# Task prompt:
Only the pictures are dropped. Restate each line below word for word.

# Dataset extract:
________________________________________
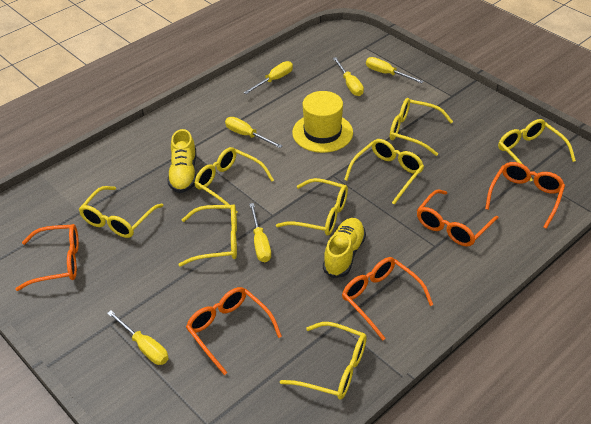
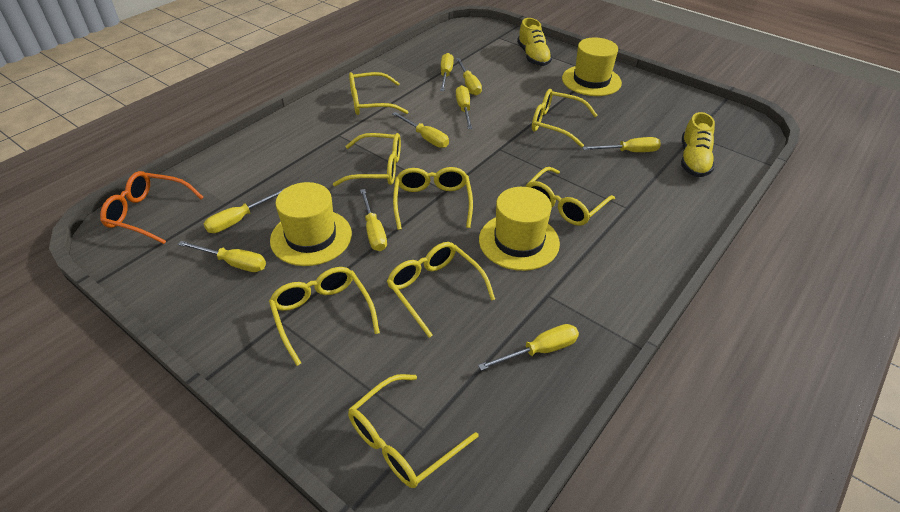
orange glasses: 5 -> 1
yellow hat: 1 -> 3
yellow screwdriver: 6 -> 9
________________________________________
# Your solution:
orange glasses: 5 -> 1
yellow hat: 1 -> 3
yellow screwdriver: 6 -> 9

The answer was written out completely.